- _Work to complete_
Only the lines that include "brown" should be copied from the data below.

- _Listed entries_

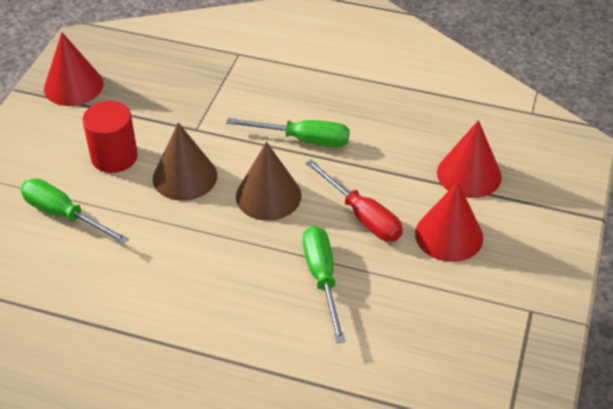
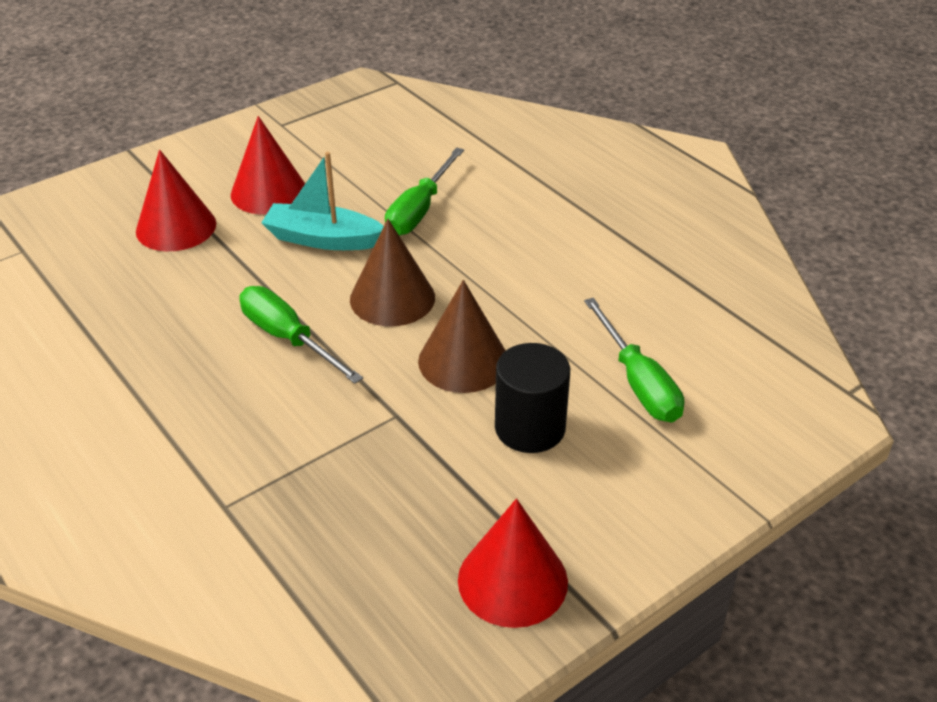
camera: 145 degrees left, 5 degrees down
(114, 157) = (530, 428): red cylinder -> black cylinder
(362, 216) = (323, 239): red screwdriver -> turquoise boat

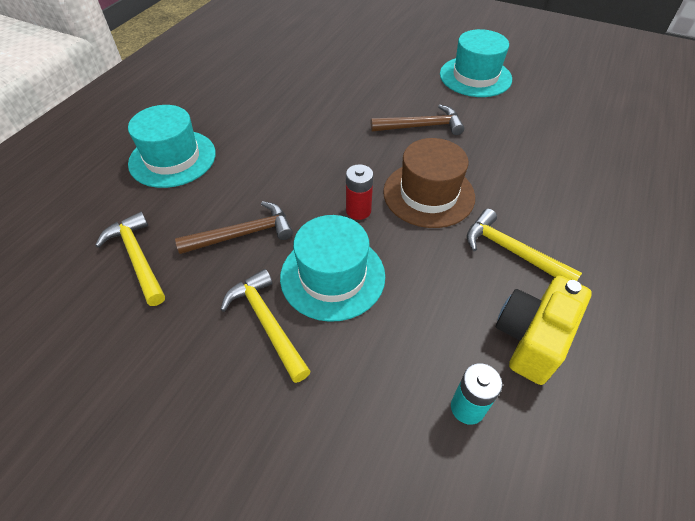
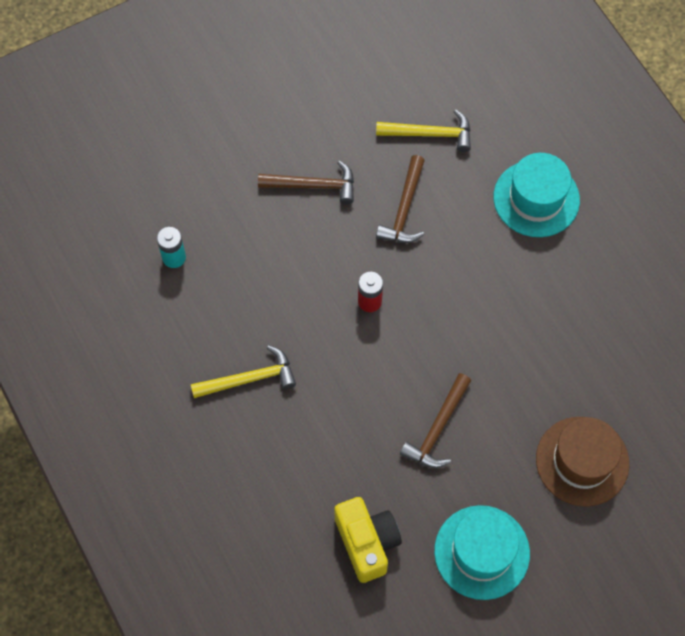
camera: 125 degrees right, 15 degrees up
(267, 322) = (313, 186): yellow hammer -> brown hammer
(332, 276) = (320, 245): turquoise hat -> none
(428, 194) = (348, 366): brown hat -> brown hat (582, 461)
(531, 339) = (181, 329): yellow camera -> yellow camera (367, 543)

- _Output of the task_
(267, 322) = (313, 186): yellow hammer -> brown hammer
(428, 194) = (348, 366): brown hat -> brown hat (582, 461)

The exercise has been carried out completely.